*Activity*:
Every line of the data below is to be retyped exactly.

---+---

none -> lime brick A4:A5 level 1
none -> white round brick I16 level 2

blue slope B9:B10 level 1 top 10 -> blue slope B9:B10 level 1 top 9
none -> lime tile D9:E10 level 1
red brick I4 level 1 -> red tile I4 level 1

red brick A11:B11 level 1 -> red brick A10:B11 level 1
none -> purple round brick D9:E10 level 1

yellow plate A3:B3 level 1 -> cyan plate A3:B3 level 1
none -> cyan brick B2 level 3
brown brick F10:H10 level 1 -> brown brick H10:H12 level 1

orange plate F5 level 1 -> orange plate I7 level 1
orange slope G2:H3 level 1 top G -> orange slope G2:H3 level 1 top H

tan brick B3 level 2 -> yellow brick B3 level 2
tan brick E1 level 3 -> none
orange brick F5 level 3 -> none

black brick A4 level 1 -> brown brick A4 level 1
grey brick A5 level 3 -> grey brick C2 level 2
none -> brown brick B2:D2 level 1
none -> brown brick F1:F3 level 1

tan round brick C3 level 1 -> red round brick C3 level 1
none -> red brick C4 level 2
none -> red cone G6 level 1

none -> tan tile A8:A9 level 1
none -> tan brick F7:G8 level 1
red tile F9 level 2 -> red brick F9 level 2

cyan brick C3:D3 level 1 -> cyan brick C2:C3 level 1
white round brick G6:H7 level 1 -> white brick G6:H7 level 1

---+---

*Task output*:
none -> lime brick A4:A5 level 1
none -> white round brick I16 level 2

blue slope B9:B10 level 1 top 10 -> blue slope B9:B10 level 1 top 9
none -> lime tile D9:E10 level 1
red brick I4 level 1 -> red tile I4 level 1

red brick A11:B11 level 1 -> red brick A10:B11 level 1
none -> purple round brick D9:E10 level 1

yellow plate A3:B3 level 1 -> cyan plate A3:B3 level 1
none -> cyan brick B2 level 3
brown brick F10:H10 level 1 -> brown brick H10:H12 level 1

orange plate F5 level 1 -> orange plate I7 level 1
orange slope G2:H3 level 1 top G -> orange slope G2:H3 level 1 top H

tan brick B3 level 2 -> yellow brick B3 level 2
tan brick E1 level 3 -> none
orange brick F5 level 3 -> none

black brick A4 level 1 -> brown brick A4 level 1
grey brick A5 level 3 -> grey brick C2 level 2
none -> brown brick B2:D2 level 1
none -> brown brick F1:F3 level 1

tan round brick C3 level 1 -> red round brick C3 level 1
none -> red brick C4 level 2
none -> red cone G6 level 1

none -> tan tile A8:A9 level 1
none -> tan brick F7:G8 level 1
red tile F9 level 2 -> red brick F9 level 2

cyan brick C3:D3 level 1 -> cyan brick C2:C3 level 1
white round brick G6:H7 level 1 -> white brick G6:H7 level 1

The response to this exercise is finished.